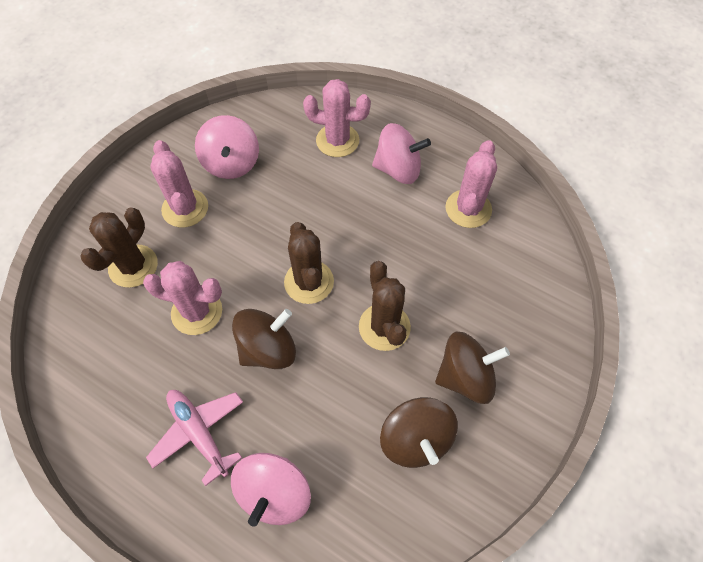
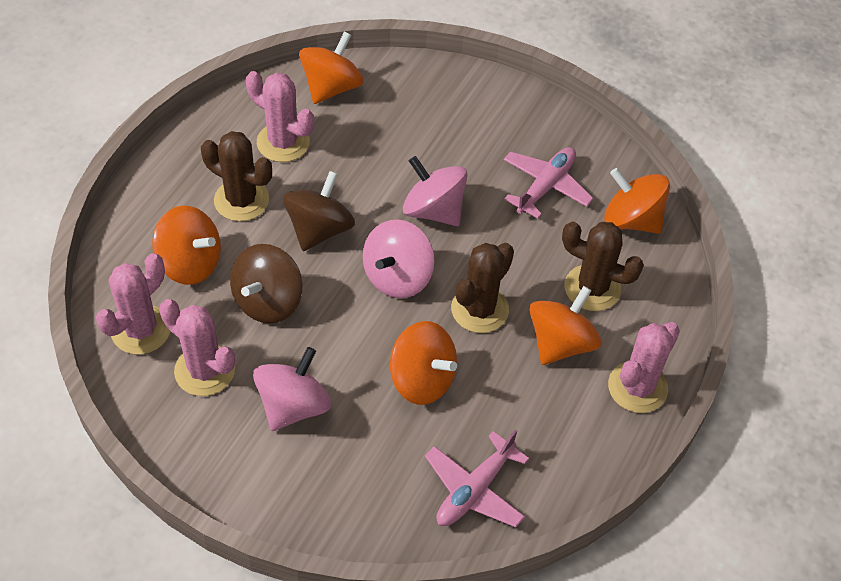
brown spinning top: 3 -> 2
orange spinning top: 0 -> 5
pink plane: 1 -> 2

◇ ◇ ◇ ◇ ◇

> [Exercise objective] Print the material in full and exactly, minus the pictures.

> [Response to the exercise]
brown spinning top: 3 -> 2
orange spinning top: 0 -> 5
pink plane: 1 -> 2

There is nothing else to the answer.